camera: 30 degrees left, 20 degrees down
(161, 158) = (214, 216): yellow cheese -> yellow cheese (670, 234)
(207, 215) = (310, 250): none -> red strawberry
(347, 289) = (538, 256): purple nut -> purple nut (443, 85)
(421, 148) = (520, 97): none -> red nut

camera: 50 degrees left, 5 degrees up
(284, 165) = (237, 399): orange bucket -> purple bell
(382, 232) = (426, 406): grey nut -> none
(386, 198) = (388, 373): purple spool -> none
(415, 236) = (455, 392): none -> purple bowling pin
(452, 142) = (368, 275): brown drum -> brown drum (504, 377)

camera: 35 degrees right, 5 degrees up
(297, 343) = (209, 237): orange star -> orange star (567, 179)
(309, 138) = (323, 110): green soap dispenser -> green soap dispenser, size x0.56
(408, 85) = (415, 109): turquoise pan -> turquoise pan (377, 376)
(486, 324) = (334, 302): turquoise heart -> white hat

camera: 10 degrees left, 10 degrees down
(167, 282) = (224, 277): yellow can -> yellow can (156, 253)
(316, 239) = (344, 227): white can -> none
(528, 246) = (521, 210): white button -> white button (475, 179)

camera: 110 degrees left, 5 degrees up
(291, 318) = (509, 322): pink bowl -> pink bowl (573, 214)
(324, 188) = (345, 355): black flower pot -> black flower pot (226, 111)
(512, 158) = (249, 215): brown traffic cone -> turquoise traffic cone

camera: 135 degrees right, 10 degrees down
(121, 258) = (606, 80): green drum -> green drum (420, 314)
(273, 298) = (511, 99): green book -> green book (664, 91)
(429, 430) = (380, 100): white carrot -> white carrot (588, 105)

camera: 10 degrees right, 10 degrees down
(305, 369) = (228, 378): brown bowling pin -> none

BRIEF:
Copy each line of the records that contains the word "white".

RESULT BELOW:
(486, 324) = (334, 302): turquoise heart -> white hat
(316, 239) = (344, 227): white can -> none
(528, 246) = (521, 210): white button -> white button (475, 179)
(429, 430) = (380, 100): white carrot -> white carrot (588, 105)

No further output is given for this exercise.